- _Work order_:
Please produce an exact copy of only the lines from the one with "purple cone: 1 -> 3" through the last one of the material, without pictures.

- _Data provided_:
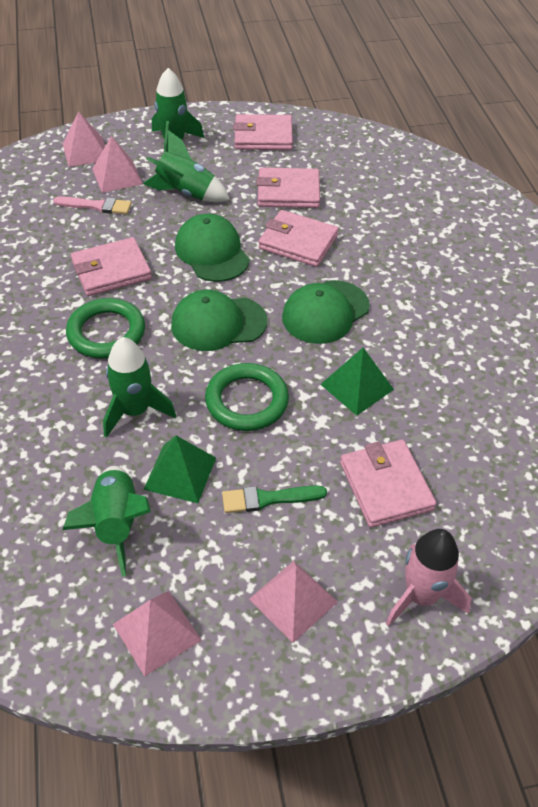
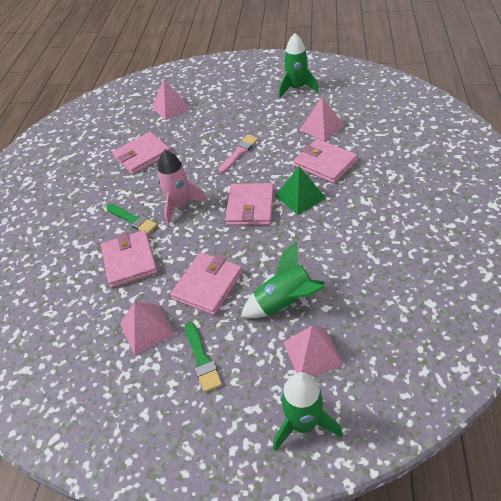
green brush: 1 -> 2
green cap: 3 -> 0
green pyramid: 2 -> 1
green ring: 2 -> 0
green rocket: 4 -> 3

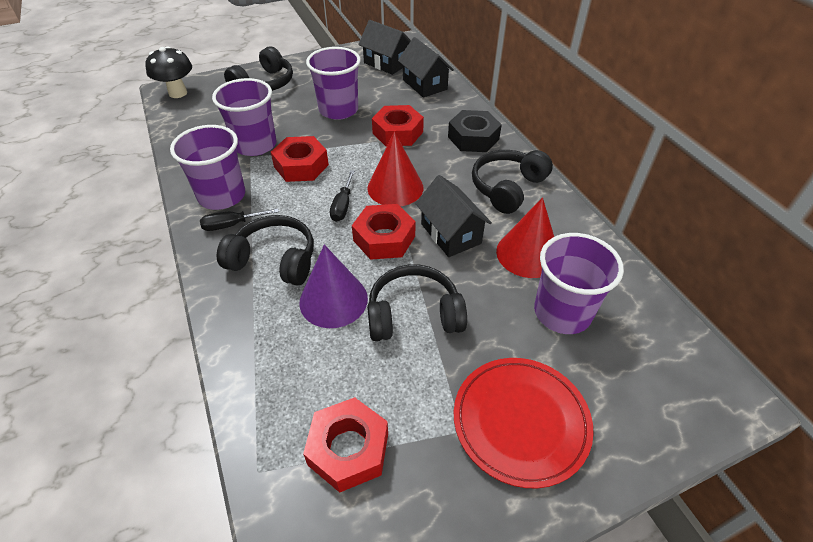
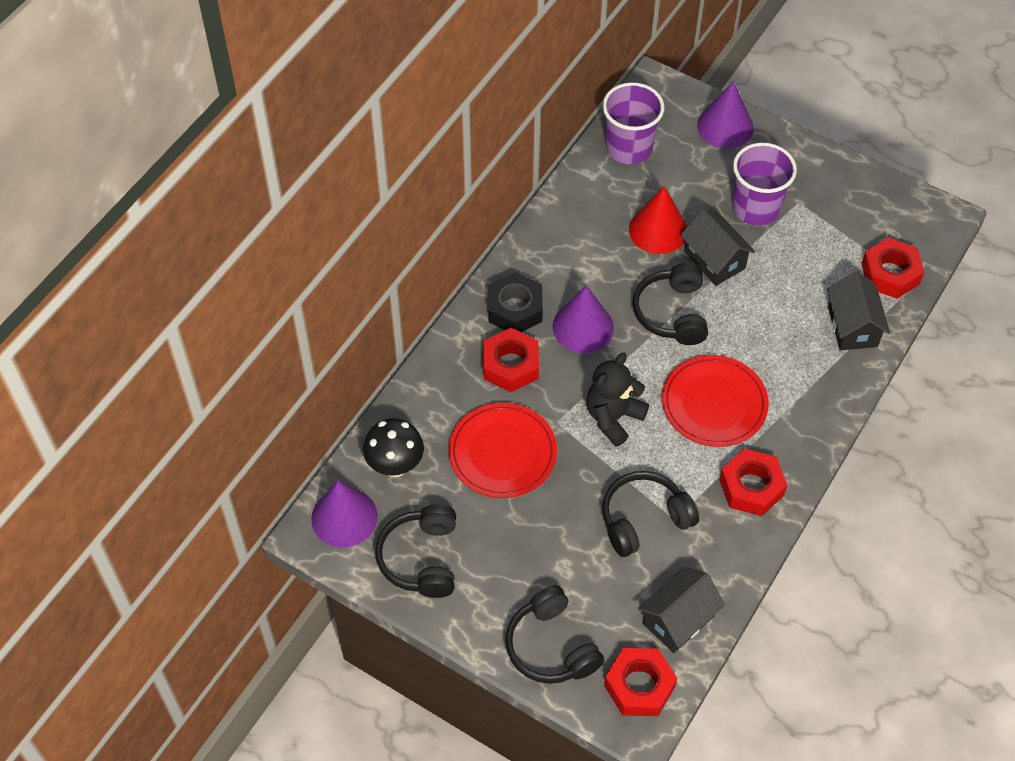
black screwdriver: 2 -> 0
black teddy bear: 0 -> 1
purple cone: 1 -> 3
purple cup: 4 -> 2
red cone: 2 -> 1
red plate: 1 -> 2

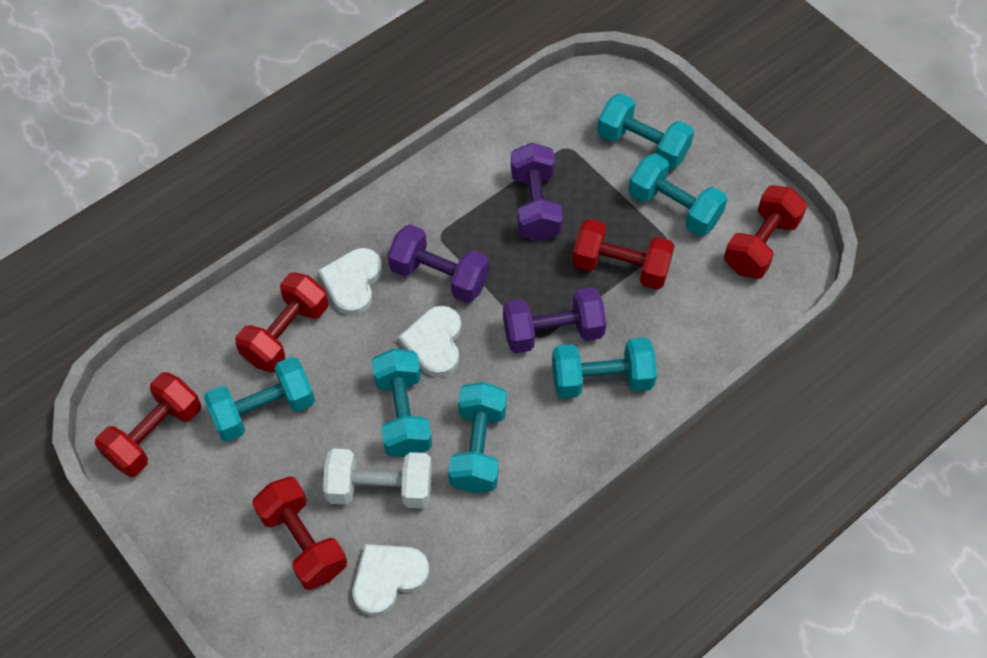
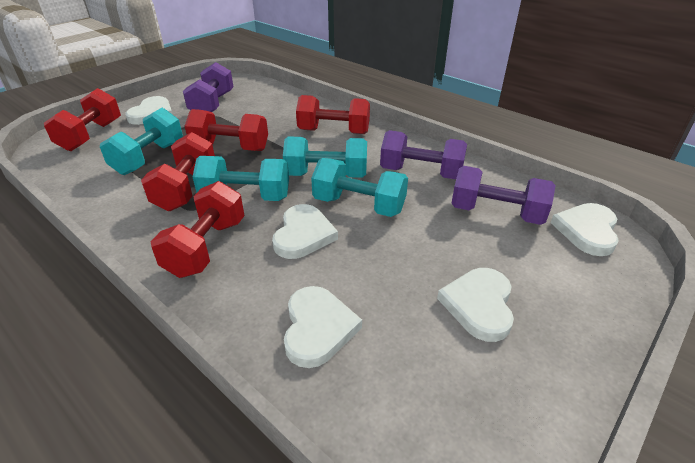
turquoise dumbbell: 6 -> 4
white dumbbell: 1 -> 0
white heart: 3 -> 5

- _Result_:
purple cone: 1 -> 3
purple cup: 4 -> 2
red cone: 2 -> 1
red plate: 1 -> 2

turquoise dumbbell: 6 -> 4
white dumbbell: 1 -> 0
white heart: 3 -> 5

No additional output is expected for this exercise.